■ POLECENIE ■
Pokaż każdy wiersz poniższego listingu, w którym występuje ciąg znaków "Amsterdam".

+++ DANE WEJŚCIOWE

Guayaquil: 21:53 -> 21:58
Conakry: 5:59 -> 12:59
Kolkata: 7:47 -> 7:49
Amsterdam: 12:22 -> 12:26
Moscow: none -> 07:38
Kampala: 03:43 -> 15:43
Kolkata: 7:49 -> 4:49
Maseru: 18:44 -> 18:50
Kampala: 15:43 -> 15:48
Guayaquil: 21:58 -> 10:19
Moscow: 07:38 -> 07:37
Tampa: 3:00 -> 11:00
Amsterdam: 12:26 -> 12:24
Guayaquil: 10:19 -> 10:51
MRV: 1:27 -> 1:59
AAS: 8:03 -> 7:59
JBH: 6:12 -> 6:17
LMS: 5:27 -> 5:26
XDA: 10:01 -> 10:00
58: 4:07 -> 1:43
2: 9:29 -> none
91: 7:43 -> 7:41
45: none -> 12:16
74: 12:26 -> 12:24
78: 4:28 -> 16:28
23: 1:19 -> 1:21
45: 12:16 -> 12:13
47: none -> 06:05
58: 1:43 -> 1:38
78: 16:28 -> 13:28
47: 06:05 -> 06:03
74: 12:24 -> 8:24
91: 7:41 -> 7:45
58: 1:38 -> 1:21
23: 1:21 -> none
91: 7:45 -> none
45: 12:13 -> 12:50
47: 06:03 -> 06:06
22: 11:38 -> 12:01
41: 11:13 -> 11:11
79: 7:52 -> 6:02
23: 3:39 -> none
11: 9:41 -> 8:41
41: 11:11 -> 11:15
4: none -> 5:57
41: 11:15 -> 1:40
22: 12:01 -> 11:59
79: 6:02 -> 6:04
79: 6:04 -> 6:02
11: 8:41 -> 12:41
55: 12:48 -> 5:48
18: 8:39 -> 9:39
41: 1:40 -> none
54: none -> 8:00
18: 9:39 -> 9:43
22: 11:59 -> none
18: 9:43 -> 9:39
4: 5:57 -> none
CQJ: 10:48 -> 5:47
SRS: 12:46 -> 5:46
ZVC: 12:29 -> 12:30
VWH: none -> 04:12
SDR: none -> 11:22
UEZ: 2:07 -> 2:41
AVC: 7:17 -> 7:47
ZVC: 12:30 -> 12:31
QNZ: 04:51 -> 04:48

++++++

■ ODPOWIEDŹ PISEMNA ■
Amsterdam: 12:22 -> 12:26
Amsterdam: 12:26 -> 12:24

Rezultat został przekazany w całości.